Going down the data below, set down exactly the line with "pos1: [166, 26, 217, 131]" and each line after it through the line with "before: red_regelitox"; no other lines.

(Scene comparison data)
==*==

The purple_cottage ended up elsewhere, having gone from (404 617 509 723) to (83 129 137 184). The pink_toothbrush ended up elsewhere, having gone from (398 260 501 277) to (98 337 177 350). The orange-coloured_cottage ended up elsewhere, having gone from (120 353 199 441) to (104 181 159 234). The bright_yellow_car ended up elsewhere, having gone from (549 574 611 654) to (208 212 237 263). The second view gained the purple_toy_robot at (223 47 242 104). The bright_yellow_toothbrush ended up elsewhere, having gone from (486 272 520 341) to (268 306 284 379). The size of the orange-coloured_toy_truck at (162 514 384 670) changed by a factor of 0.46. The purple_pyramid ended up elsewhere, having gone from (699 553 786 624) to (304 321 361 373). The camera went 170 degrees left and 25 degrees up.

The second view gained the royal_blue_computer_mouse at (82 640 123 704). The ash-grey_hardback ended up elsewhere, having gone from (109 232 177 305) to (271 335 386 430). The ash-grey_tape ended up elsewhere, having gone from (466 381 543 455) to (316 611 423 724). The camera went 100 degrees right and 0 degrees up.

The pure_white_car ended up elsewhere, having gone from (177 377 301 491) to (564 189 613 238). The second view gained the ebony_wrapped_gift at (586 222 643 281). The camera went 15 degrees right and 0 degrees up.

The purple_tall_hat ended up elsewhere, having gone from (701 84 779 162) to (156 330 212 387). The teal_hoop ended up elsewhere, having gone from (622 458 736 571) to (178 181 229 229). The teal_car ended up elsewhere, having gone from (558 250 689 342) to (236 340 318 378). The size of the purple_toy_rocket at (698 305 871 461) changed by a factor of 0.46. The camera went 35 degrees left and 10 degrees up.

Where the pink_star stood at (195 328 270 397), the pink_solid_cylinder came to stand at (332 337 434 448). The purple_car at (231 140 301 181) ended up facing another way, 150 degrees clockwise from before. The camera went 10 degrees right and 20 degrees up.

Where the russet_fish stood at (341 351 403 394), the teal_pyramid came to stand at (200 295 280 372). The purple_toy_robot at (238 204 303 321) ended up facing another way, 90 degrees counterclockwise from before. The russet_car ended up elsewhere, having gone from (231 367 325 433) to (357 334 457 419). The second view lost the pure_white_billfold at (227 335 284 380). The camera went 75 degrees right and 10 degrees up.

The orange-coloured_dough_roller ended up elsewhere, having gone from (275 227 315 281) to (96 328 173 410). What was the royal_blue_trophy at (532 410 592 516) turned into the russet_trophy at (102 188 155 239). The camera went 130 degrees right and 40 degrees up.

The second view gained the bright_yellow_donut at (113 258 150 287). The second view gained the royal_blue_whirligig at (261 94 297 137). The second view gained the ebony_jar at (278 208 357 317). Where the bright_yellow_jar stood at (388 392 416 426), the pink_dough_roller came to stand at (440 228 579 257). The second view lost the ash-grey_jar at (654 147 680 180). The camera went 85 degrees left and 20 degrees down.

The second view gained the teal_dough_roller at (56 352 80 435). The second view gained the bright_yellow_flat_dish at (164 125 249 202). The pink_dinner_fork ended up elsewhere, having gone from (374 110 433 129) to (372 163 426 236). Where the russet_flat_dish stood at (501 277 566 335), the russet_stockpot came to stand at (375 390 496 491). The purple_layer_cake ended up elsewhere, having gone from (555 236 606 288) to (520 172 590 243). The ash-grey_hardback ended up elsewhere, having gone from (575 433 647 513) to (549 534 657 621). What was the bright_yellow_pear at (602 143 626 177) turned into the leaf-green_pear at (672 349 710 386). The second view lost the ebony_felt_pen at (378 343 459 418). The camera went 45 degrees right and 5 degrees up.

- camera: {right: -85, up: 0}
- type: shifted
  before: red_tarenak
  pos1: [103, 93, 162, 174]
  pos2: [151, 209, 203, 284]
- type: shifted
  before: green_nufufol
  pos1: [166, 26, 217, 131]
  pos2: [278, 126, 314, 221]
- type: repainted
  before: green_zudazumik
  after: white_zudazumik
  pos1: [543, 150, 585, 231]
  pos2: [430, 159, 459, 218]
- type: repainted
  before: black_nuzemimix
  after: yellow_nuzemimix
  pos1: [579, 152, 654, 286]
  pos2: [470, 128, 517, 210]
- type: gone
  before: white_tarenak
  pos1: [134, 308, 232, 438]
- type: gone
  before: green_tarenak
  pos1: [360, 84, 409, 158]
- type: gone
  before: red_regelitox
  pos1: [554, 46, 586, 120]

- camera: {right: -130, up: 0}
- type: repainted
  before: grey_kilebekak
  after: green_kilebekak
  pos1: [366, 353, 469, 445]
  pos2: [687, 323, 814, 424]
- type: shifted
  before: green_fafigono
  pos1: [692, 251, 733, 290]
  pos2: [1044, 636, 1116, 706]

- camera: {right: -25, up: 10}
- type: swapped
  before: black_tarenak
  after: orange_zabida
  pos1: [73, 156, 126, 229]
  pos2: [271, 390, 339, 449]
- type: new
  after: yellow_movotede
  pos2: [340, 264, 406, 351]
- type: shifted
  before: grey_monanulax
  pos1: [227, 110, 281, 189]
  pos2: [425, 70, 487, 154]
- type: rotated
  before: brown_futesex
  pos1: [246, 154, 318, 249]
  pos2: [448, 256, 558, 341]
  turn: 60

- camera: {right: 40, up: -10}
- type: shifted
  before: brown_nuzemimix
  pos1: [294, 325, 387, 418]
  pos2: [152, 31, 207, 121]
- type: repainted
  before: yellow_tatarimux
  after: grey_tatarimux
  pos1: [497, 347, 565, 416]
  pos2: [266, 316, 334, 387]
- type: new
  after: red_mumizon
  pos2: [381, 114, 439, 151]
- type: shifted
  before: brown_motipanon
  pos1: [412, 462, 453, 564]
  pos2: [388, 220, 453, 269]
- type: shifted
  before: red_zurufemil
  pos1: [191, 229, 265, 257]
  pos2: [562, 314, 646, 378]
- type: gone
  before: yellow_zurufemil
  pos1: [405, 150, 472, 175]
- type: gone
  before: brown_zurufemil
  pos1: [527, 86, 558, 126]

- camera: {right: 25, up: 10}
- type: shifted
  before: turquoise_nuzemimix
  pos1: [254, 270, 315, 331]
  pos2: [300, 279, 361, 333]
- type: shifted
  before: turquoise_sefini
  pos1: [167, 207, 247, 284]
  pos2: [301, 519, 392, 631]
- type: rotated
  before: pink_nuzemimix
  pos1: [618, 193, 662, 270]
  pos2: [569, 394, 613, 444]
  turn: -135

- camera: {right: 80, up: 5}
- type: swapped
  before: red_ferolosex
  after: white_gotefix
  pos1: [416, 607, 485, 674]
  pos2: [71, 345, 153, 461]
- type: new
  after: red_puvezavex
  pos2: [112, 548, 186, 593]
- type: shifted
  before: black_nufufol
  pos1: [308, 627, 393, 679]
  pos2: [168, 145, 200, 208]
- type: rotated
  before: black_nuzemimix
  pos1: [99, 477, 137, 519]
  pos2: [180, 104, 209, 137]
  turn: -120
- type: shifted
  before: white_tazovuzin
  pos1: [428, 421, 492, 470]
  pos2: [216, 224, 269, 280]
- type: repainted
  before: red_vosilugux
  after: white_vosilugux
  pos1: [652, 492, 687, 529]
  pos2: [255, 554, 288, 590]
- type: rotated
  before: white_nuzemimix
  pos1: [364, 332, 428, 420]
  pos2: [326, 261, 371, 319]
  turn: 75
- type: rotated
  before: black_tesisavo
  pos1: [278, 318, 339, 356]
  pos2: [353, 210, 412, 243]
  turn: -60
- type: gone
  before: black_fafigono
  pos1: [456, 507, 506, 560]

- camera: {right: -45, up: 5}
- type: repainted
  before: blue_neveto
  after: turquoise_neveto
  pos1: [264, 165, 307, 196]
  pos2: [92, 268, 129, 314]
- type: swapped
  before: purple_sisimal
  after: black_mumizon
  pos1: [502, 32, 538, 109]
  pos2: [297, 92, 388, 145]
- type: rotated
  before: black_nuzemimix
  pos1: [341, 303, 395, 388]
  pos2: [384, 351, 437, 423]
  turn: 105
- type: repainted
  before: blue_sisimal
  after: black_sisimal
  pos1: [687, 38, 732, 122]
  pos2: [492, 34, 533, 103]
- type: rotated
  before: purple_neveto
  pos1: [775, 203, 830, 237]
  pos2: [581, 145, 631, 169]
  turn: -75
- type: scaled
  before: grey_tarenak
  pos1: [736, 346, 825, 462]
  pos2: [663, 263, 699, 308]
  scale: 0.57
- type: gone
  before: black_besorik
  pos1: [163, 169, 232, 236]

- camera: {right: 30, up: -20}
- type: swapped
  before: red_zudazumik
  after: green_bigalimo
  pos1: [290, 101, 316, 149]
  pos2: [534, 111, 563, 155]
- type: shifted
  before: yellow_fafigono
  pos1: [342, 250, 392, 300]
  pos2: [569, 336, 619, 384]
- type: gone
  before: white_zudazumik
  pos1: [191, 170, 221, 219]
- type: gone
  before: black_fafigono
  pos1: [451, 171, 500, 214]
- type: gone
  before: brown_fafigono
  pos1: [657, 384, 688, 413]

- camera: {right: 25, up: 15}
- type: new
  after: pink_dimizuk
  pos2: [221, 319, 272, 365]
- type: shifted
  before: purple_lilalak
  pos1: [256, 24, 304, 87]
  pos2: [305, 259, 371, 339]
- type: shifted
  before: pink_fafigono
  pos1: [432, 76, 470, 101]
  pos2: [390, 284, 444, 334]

==*==

*REPLY*:
  pos1: [166, 26, 217, 131]
  pos2: [278, 126, 314, 221]
- type: repainted
  before: green_zudazumik
  after: white_zudazumik
  pos1: [543, 150, 585, 231]
  pos2: [430, 159, 459, 218]
- type: repainted
  before: black_nuzemimix
  after: yellow_nuzemimix
  pos1: [579, 152, 654, 286]
  pos2: [470, 128, 517, 210]
- type: gone
  before: white_tarenak
  pos1: [134, 308, 232, 438]
- type: gone
  before: green_tarenak
  pos1: [360, 84, 409, 158]
- type: gone
  before: red_regelitox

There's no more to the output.